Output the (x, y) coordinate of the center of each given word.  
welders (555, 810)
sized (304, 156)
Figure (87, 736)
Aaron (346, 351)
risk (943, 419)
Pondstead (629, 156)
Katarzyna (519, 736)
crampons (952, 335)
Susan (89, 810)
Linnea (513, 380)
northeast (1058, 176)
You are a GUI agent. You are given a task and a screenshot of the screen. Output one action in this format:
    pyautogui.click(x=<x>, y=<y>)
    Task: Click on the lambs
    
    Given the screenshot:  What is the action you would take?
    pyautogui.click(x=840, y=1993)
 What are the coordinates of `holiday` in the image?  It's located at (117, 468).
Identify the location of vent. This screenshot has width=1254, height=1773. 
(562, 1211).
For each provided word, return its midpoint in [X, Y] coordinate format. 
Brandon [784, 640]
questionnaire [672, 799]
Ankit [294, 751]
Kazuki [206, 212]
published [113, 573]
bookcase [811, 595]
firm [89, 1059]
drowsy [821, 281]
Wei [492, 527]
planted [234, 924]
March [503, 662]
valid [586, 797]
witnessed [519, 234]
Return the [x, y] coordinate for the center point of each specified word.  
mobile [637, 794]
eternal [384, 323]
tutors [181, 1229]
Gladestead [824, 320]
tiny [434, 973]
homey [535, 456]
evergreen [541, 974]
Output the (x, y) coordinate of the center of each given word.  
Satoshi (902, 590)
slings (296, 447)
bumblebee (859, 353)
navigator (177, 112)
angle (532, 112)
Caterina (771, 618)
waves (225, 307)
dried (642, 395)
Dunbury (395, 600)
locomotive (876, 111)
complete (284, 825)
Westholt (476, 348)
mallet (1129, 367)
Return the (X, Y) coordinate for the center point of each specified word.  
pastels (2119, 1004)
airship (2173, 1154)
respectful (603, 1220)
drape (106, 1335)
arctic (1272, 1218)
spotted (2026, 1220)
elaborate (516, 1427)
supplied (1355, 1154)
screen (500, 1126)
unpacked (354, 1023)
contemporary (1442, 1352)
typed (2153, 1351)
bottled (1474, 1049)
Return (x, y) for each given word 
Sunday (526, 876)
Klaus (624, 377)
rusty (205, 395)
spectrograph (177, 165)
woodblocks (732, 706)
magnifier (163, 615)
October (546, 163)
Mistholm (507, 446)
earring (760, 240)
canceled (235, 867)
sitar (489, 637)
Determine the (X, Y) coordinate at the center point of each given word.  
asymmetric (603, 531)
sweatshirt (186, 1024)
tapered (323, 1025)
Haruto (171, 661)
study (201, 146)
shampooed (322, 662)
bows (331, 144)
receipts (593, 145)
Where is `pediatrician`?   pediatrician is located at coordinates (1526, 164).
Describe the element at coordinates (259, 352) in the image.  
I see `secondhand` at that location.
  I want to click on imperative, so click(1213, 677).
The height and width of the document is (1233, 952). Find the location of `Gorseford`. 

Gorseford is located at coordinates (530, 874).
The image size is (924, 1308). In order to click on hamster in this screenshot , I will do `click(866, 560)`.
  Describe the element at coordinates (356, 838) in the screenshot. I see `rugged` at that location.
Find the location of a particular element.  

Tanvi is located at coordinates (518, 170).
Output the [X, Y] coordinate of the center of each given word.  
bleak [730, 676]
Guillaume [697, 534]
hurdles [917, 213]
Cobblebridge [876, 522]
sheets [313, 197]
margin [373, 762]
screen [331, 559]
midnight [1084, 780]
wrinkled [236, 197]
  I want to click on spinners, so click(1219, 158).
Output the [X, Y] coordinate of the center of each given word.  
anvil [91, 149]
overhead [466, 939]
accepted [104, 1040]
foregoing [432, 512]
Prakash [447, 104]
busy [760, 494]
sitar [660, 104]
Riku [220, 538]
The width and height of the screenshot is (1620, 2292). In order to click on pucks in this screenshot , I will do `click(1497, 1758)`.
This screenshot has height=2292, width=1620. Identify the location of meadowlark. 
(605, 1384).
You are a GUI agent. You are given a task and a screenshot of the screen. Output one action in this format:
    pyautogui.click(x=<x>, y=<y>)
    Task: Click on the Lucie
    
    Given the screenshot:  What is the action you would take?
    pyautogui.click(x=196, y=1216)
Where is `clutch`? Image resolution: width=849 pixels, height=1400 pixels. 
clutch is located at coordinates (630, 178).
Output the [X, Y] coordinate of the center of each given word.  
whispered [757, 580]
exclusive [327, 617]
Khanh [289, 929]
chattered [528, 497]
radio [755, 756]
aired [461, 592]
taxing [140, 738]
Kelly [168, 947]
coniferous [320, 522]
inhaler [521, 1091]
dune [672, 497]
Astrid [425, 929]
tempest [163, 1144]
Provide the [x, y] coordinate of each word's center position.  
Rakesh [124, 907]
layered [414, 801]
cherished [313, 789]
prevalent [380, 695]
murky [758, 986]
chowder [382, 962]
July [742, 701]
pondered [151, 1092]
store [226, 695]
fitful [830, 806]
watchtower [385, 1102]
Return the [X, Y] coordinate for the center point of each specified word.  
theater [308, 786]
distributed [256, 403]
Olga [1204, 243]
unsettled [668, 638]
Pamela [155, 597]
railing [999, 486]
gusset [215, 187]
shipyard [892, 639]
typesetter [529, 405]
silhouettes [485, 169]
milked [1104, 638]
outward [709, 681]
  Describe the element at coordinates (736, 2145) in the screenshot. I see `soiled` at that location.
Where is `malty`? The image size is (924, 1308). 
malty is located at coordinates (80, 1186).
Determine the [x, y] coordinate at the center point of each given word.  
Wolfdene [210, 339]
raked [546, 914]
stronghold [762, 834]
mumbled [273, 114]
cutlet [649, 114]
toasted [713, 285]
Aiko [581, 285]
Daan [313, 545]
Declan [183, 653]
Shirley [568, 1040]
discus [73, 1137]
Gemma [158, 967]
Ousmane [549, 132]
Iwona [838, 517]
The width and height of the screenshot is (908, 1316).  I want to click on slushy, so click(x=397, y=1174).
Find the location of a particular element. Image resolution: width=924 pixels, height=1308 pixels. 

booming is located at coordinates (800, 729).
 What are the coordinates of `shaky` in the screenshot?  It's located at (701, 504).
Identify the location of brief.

____________

Scale the data starting with the line containing "coniferous [320, 522]" and going on through the line containing "July [742, 701]", both included. Write out every one of those lines again, multiplying each coordinate in the answers by 1.05 and rounding to whole numbers, with halves rounded up.

coniferous [336, 548]
inhaler [547, 1146]
dune [706, 522]
Astrid [446, 975]
tempest [171, 1201]
Provide the [x, y] coordinate of each word's center position.  
Rakesh [130, 952]
layered [435, 841]
cherished [329, 828]
prevalent [399, 730]
murky [796, 1035]
chowder [401, 1010]
July [779, 736]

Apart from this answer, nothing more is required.